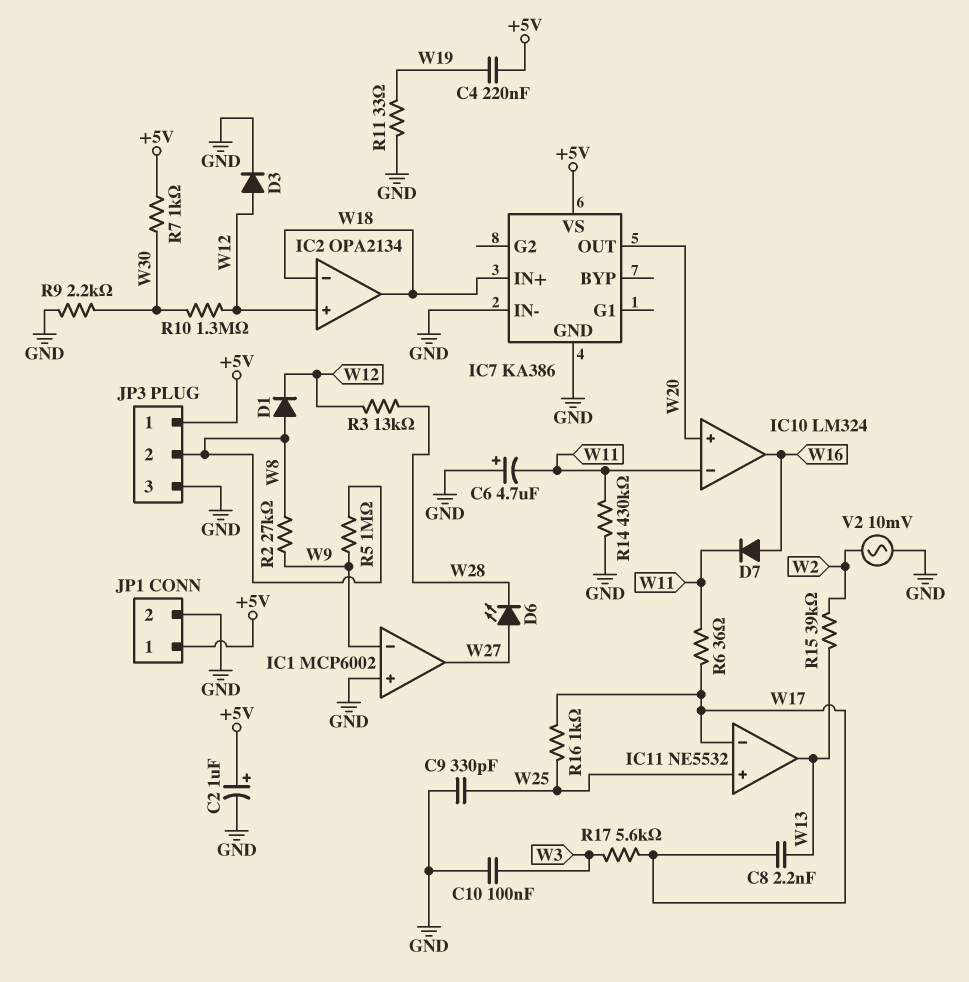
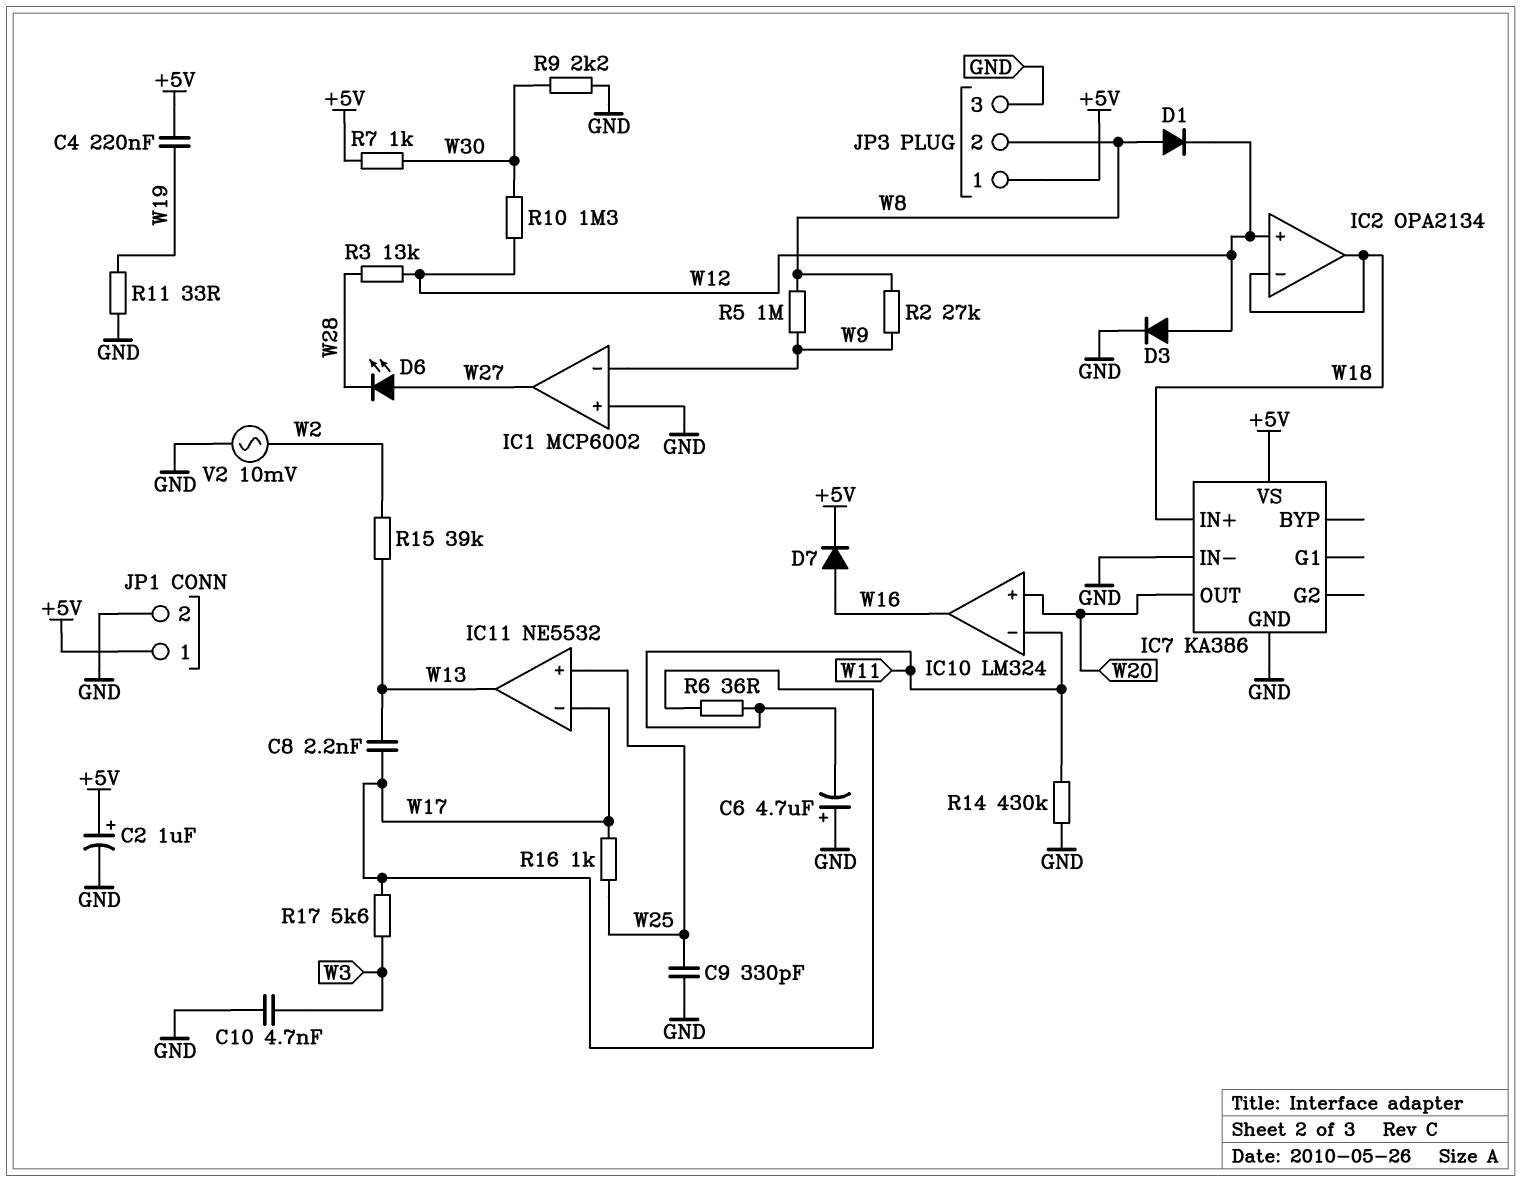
C10: 100nF (GND, W3) -> 4.7nF (GND, W3)
D7: diode (A W16, K W11) -> diode (A W16, K +5V)

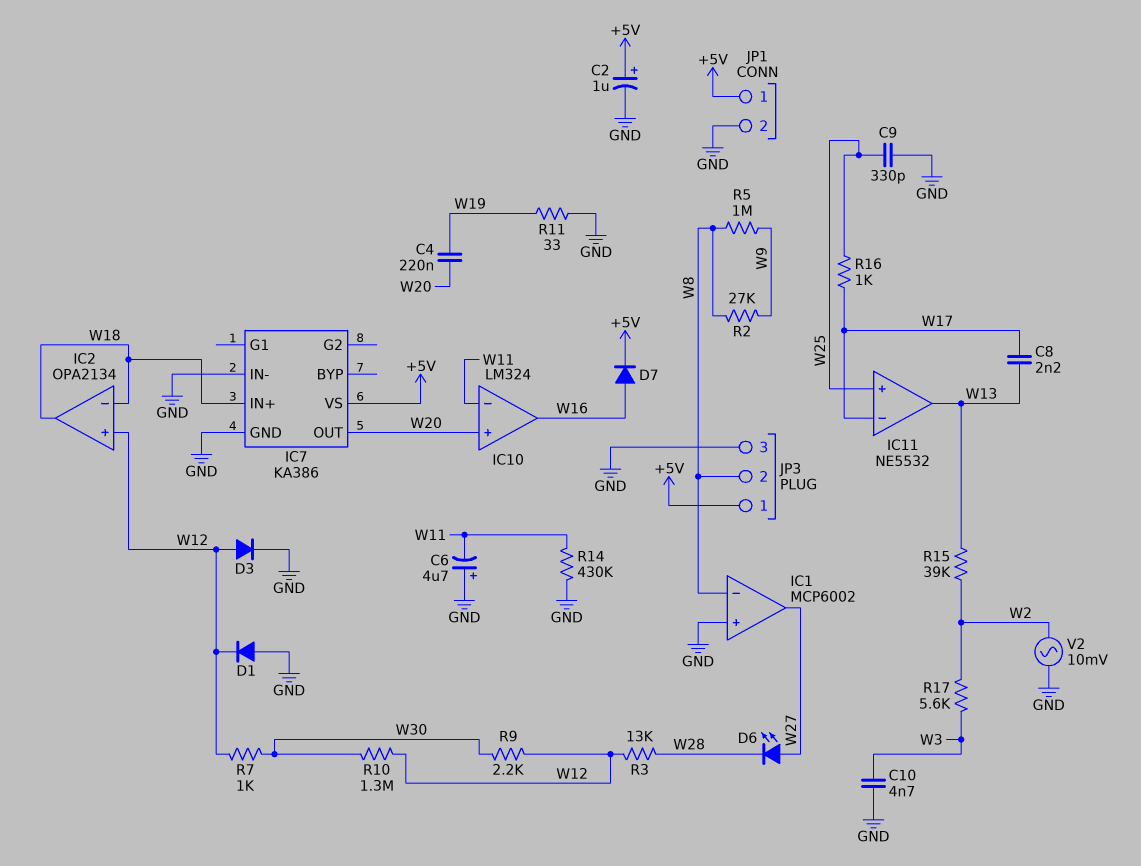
C4: 220nF (+5V, W19) -> 220nF (W19, W20)
D1: diode (A W8, K W12) -> diode (A GND, K W12)
IC1 pin in-: W9 -> W8
R6: 36 (W11, W17) -> none
R7: 1k (+5V, W30) -> 1k (W12, W30)
R9: 2.2k (GND, W30) -> 2.2k (W12, W30)
R17: 5.6k (W3, W17) -> 5.6k (W2, W3)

> **WHAT TO DO**:
Retype the records in full, exactly as given, and omit the pictures.

> **ANSWER SECTION**:
C10: 100nF (GND, W3) -> 4.7nF (GND, W3)
D7: diode (A W16, K W11) -> diode (A W16, K +5V)

C4: 220nF (+5V, W19) -> 220nF (W19, W20)
D1: diode (A W8, K W12) -> diode (A GND, K W12)
IC1 pin in-: W9 -> W8
R6: 36 (W11, W17) -> none
R7: 1k (+5V, W30) -> 1k (W12, W30)
R9: 2.2k (GND, W30) -> 2.2k (W12, W30)
R17: 5.6k (W3, W17) -> 5.6k (W2, W3)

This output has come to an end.